Your objective: What lines of the data below hold the string "bear"? Copy each one out.

Dataset records:
------------------------------------

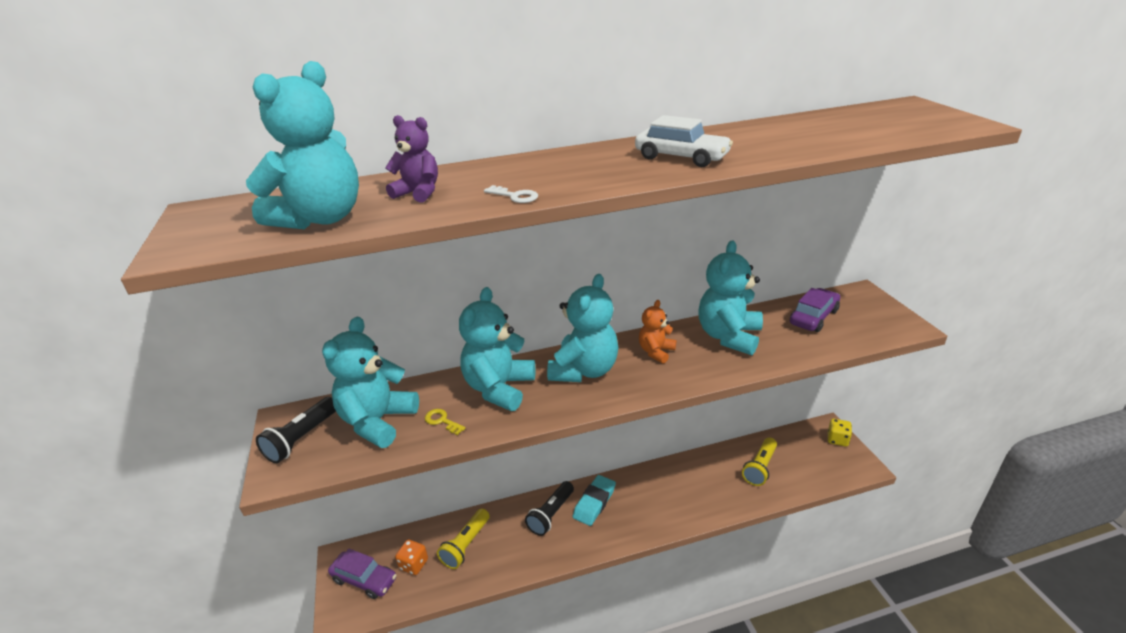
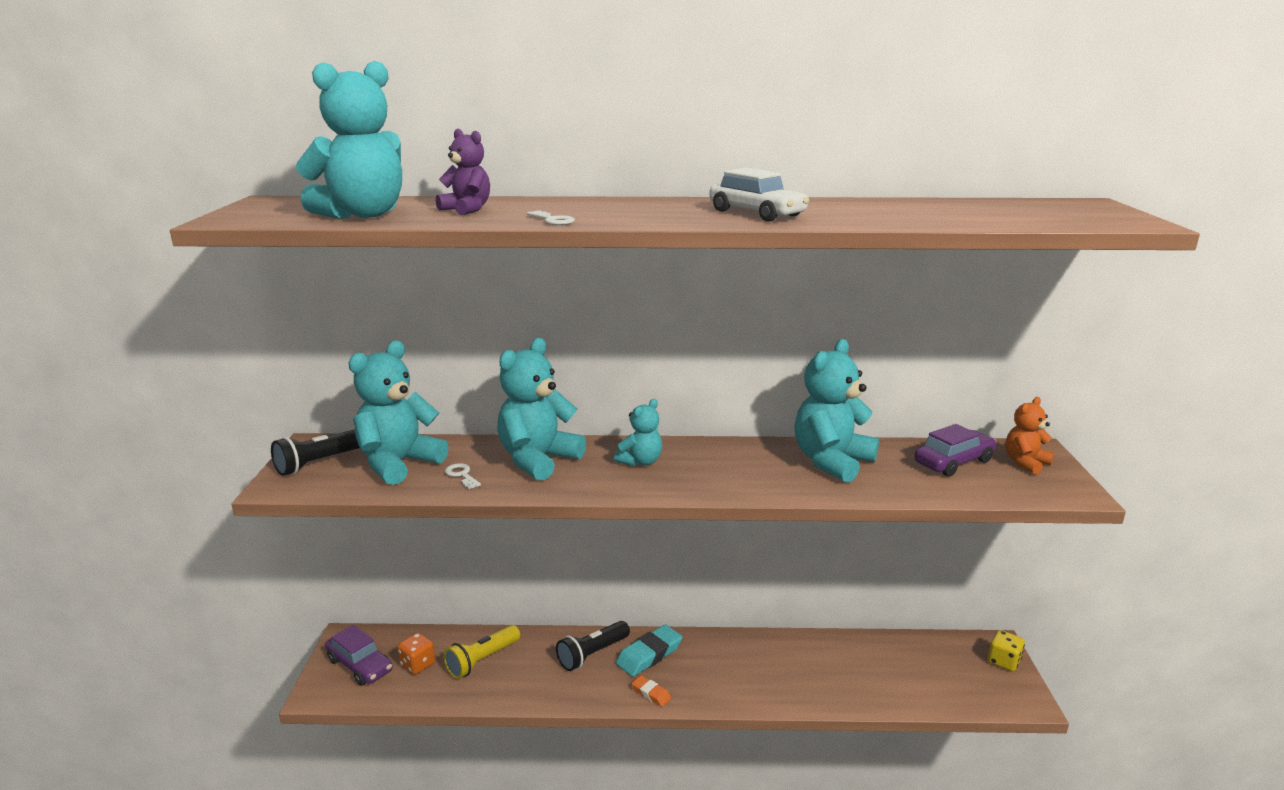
camera: 15 degrees right, 10 degrees down
(442, 421) = (461, 475): yellow key -> white key
(584, 370) = (640, 461): turquoise teddy bear -> turquoise teddy bear, size x0.55
(610, 536) = (651, 693): none -> orange eraser
(656, 352) = (734, 460): orange teddy bear -> orange teddy bear (1025, 463)
(760, 468) = (879, 668): yellow flashlight -> none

------------------------------------

Answer box:
(584, 370) = (640, 461): turquoise teddy bear -> turquoise teddy bear, size x0.55
(656, 352) = (734, 460): orange teddy bear -> orange teddy bear (1025, 463)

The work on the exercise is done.